◆ **ASSIGNED TASK**
Within the records below, find each line with the word "rectangle" and copy it out.
►
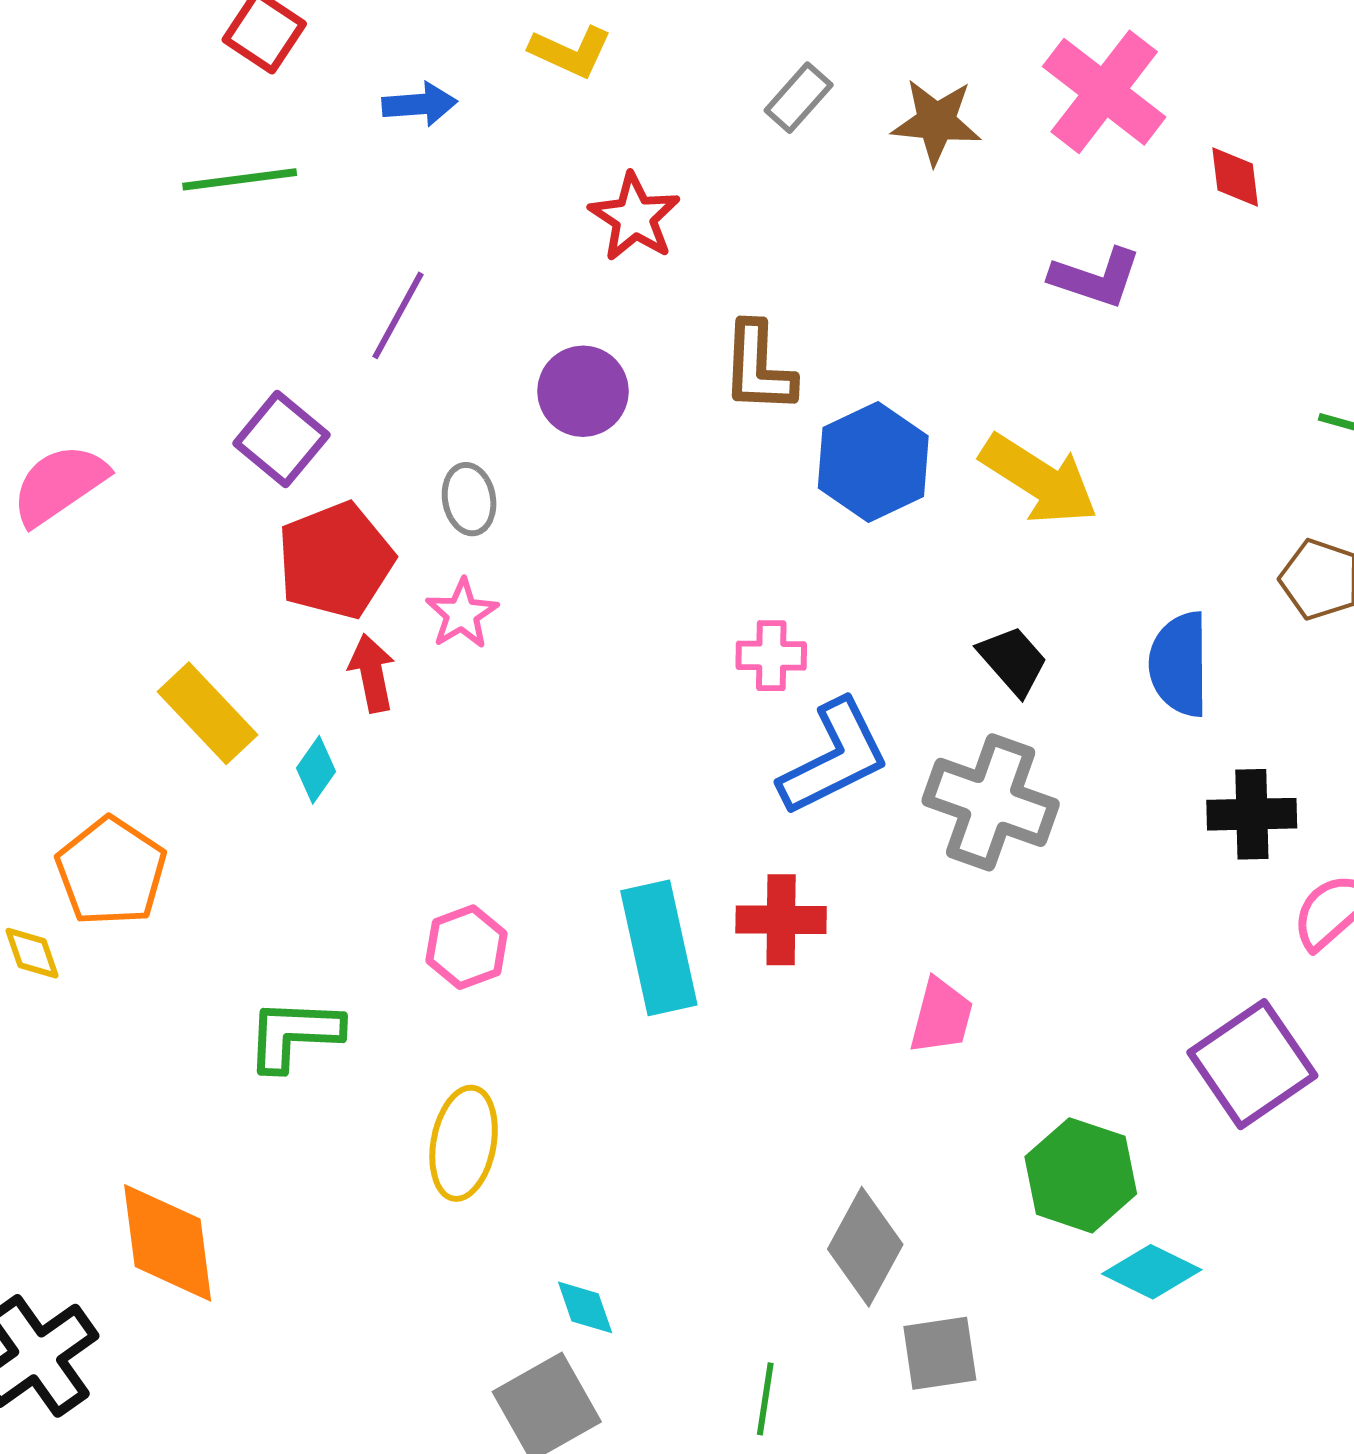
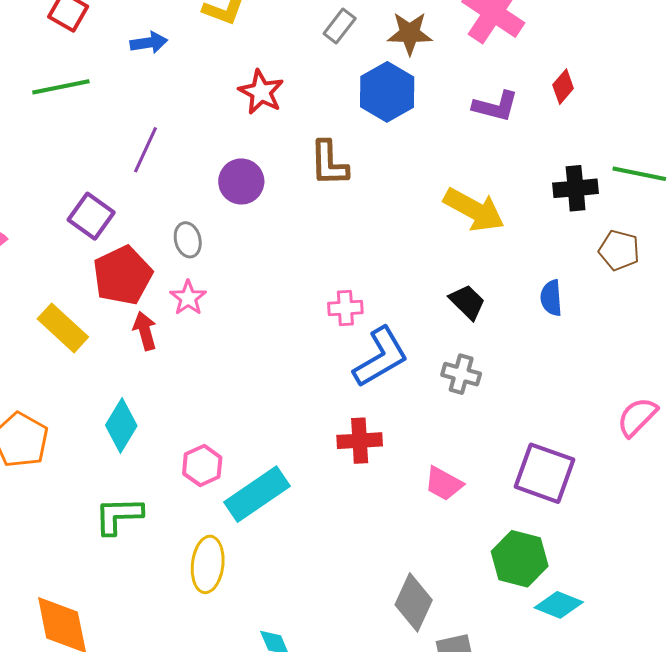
red diamond: (1235, 177) -> (563, 87), moved, turned 52
blue hexagon: (873, 462) -> (387, 92), moved
blue semicircle: (1179, 664) -> (551, 298), size x0.7
yellow rectangle: (208, 713) -> (63, 328), moved
cyan diamond: (316, 770) -> (121, 425), moved, size x1.6
gray cross: (991, 802) -> (461, 374), size x0.6
black cross: (1252, 814) -> (576, 188), moved
cyan rectangle: (659, 948) -> (257, 494), moved, turned 72
pink trapezoid: (941, 1016) -> (444, 484), turned 108
purple square: (1252, 1064) -> (545, 473), moved, turned -32

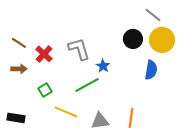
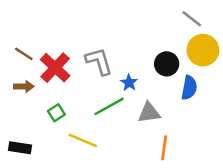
black circle: (133, 39) -> (167, 64), moved
red cross: (44, 54) -> (55, 68), size x1.4
gray triangle: (100, 121) -> (149, 113), moved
◄
◆ **EXERCISE RESULT**
yellow rectangle: (208, 713) -> (63, 328), moved
cyan rectangle: (659, 948) -> (257, 494), moved, turned 72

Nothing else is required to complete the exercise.